→ **Task objective**
Look below for the line containing "MIC3 pin VCC: 3V3 -> none". Write out that line and the rest through the last one, exactly as they appear, but without pictures.

→ **Source material**
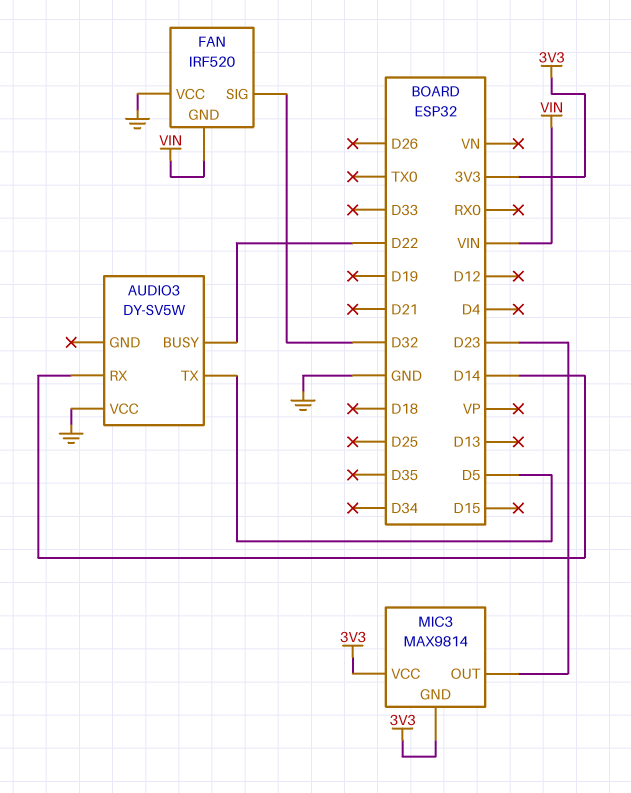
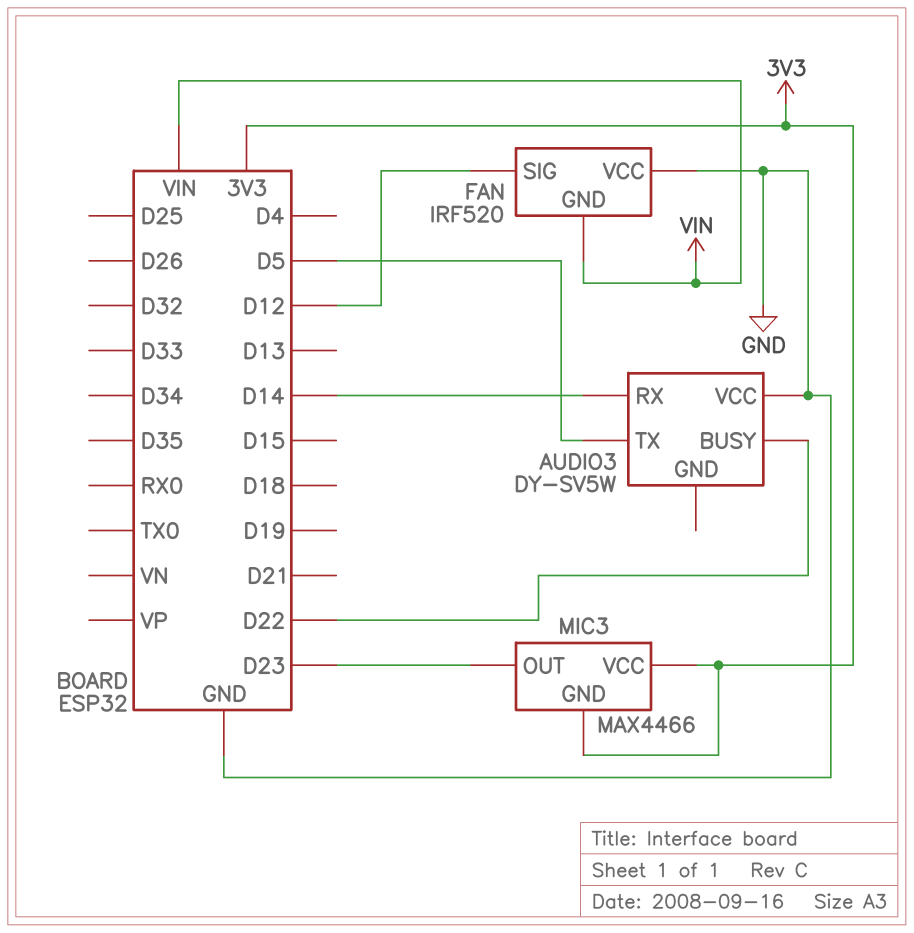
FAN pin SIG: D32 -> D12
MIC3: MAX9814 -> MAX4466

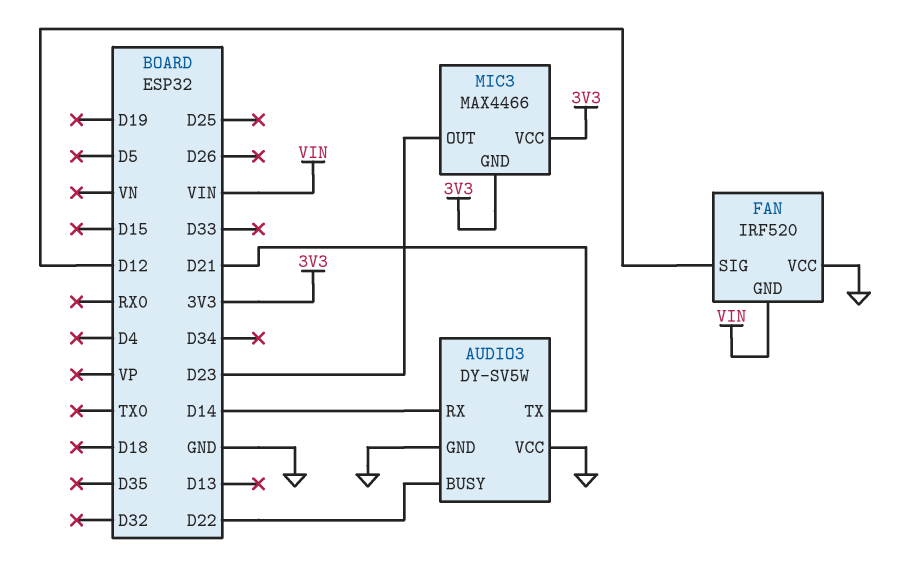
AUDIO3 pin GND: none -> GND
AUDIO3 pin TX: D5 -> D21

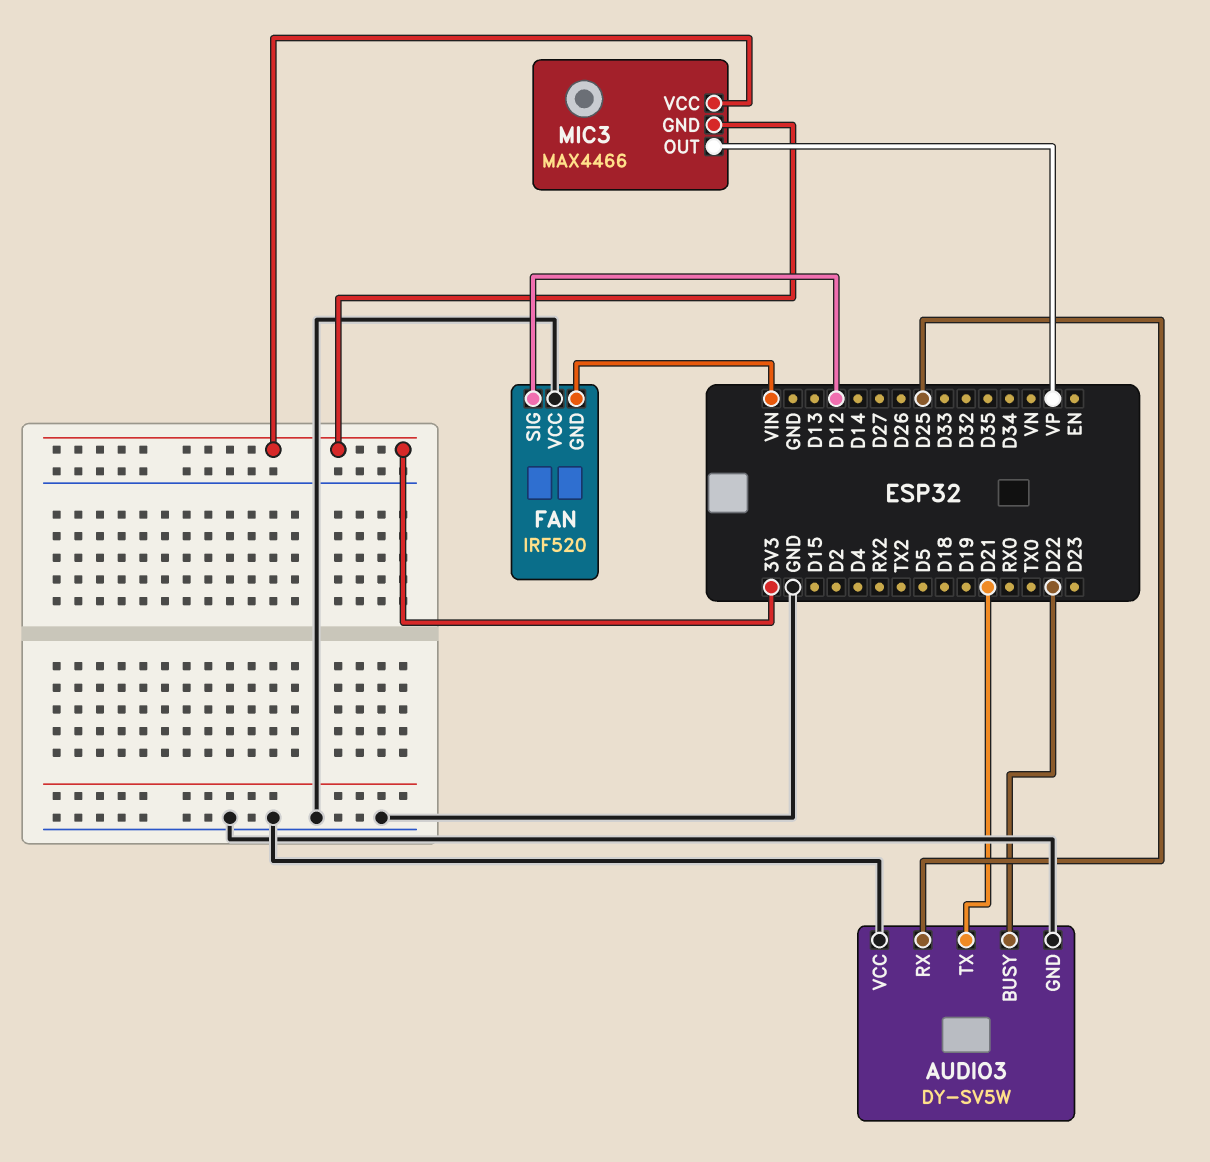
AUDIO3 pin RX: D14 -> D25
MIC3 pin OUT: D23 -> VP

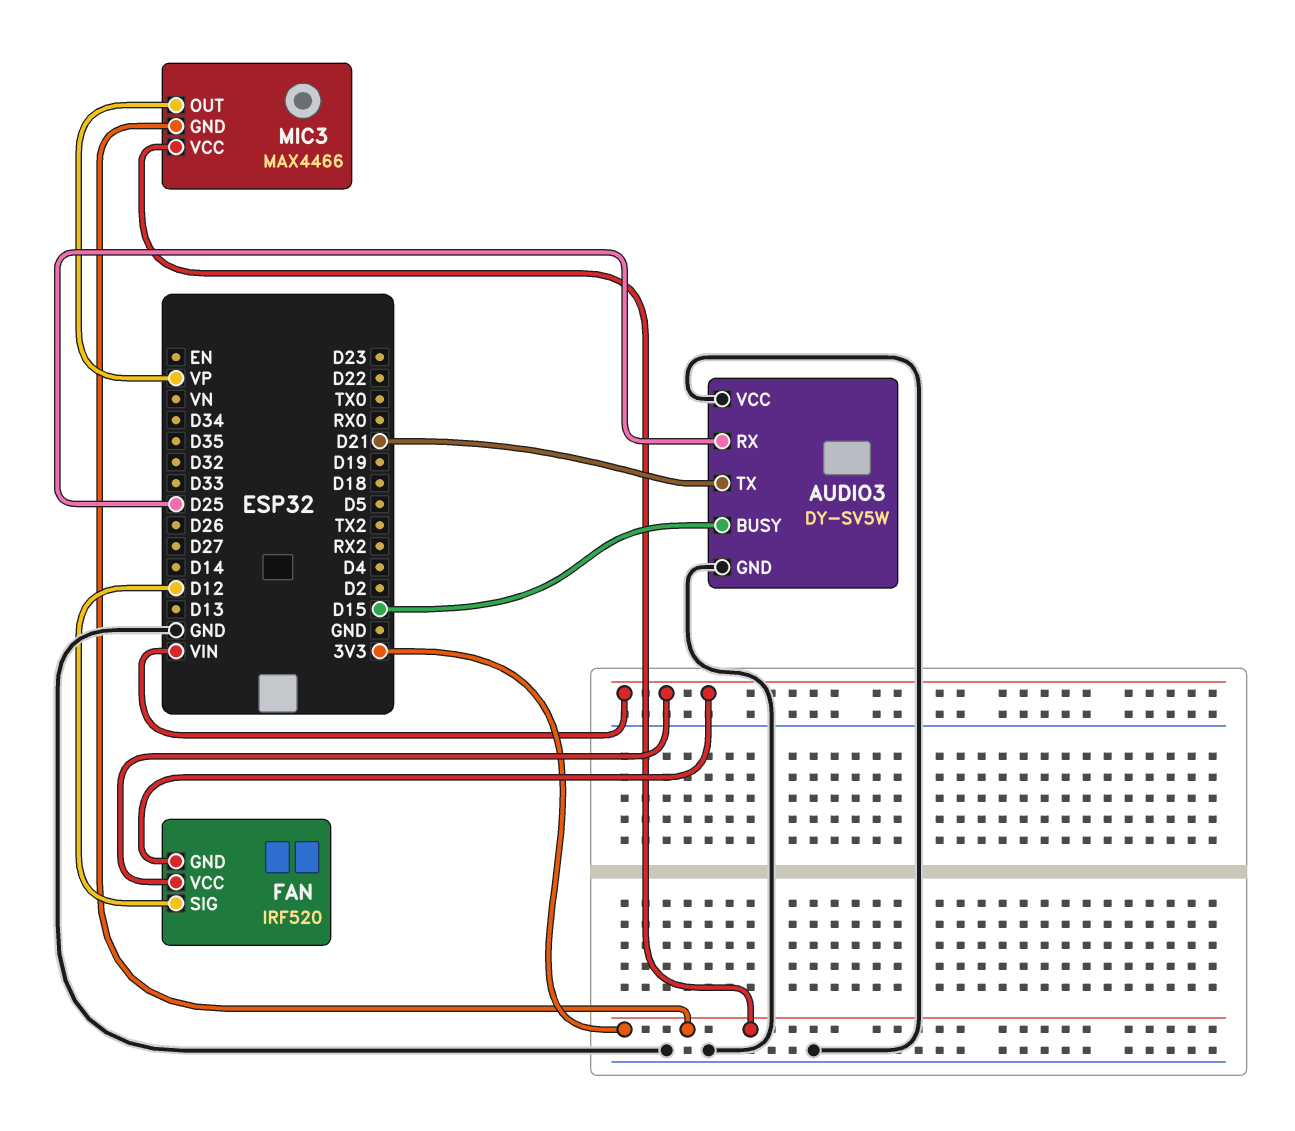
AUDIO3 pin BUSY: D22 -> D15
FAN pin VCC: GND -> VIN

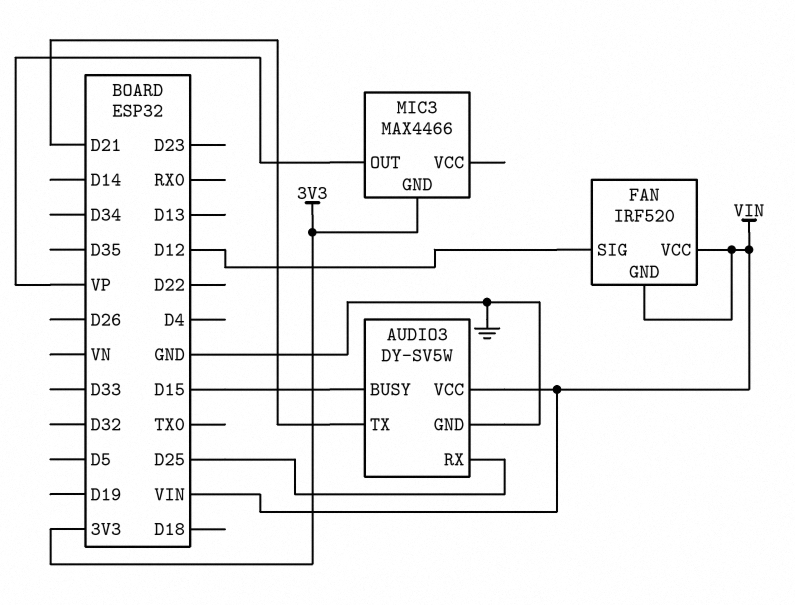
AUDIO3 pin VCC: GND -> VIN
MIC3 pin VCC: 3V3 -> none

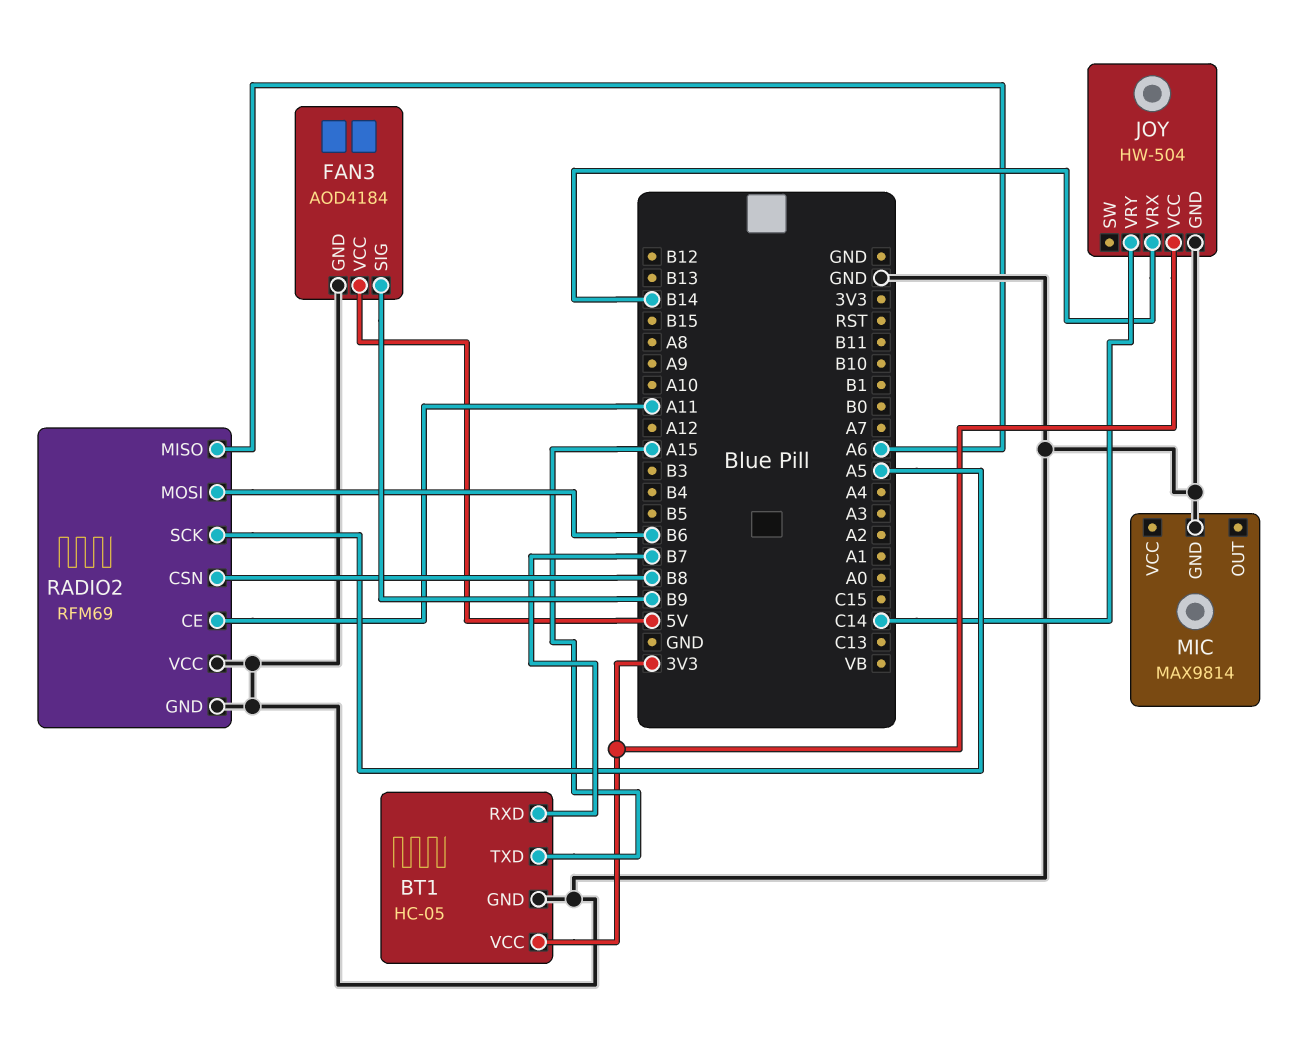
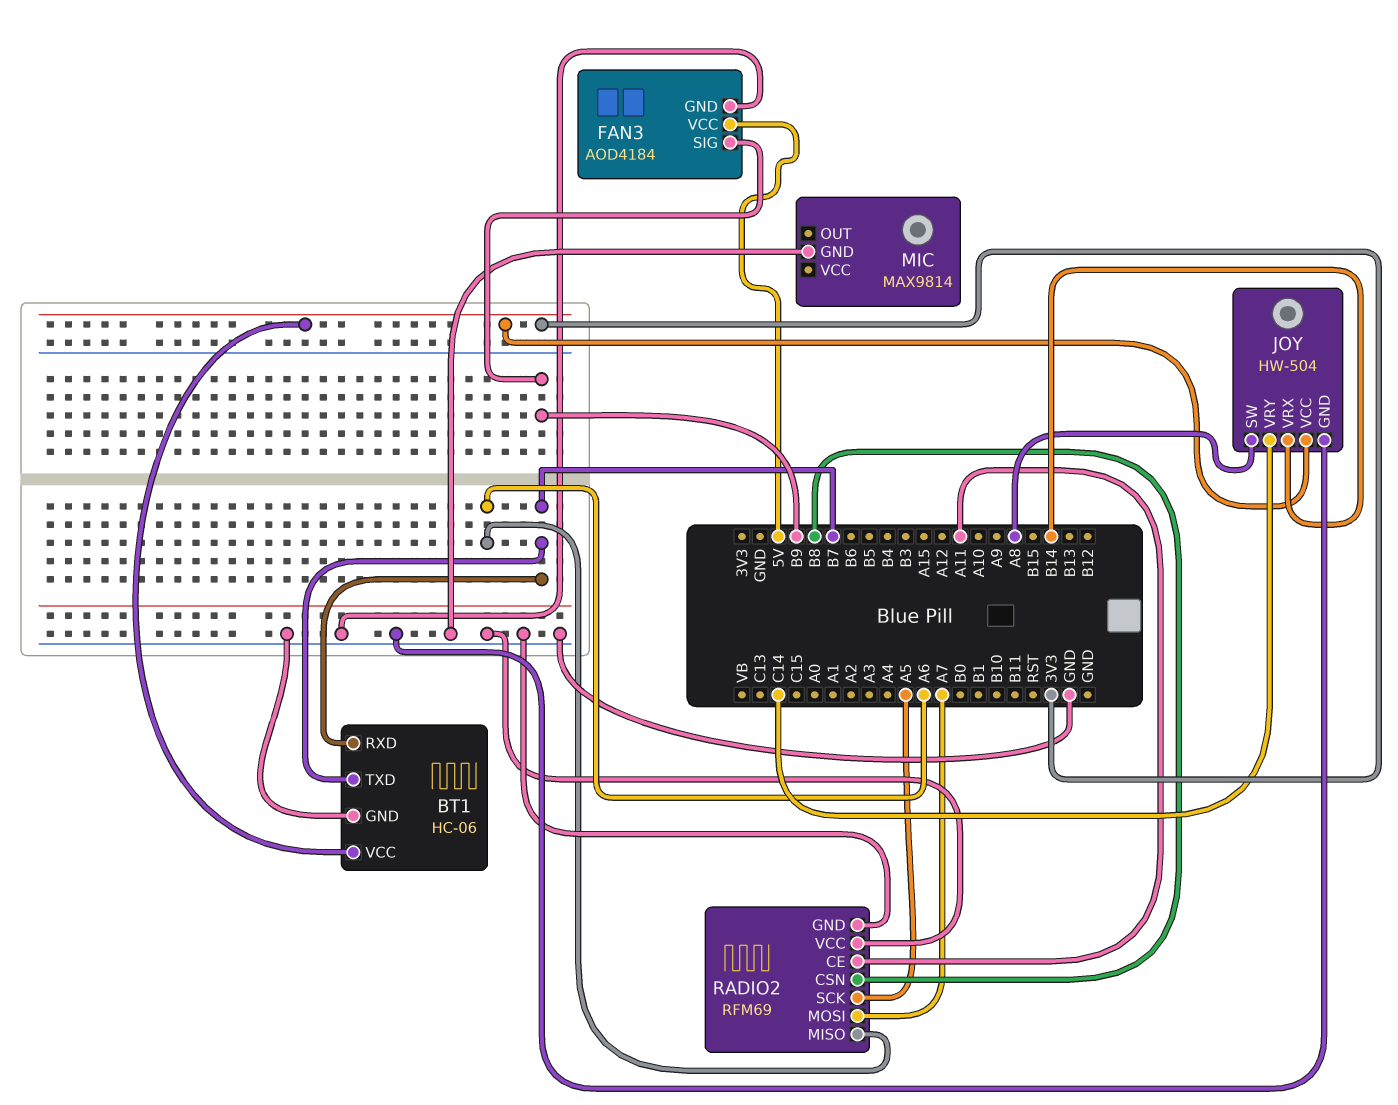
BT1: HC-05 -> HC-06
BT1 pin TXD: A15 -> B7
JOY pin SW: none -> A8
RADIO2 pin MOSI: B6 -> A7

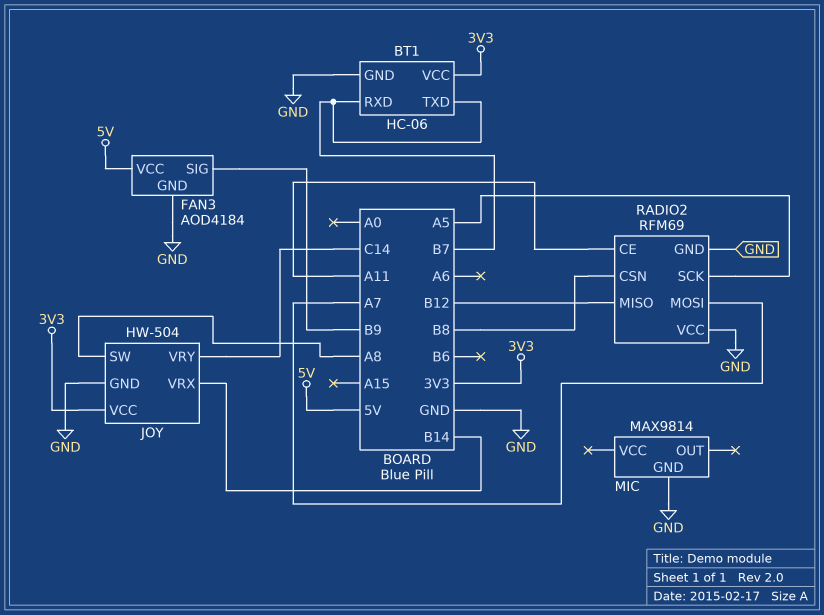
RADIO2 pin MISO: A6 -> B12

→ **Result of this exercise**
MIC3 pin VCC: 3V3 -> none

BT1: HC-05 -> HC-06
BT1 pin TXD: A15 -> B7
JOY pin SW: none -> A8
RADIO2 pin MOSI: B6 -> A7

RADIO2 pin MISO: A6 -> B12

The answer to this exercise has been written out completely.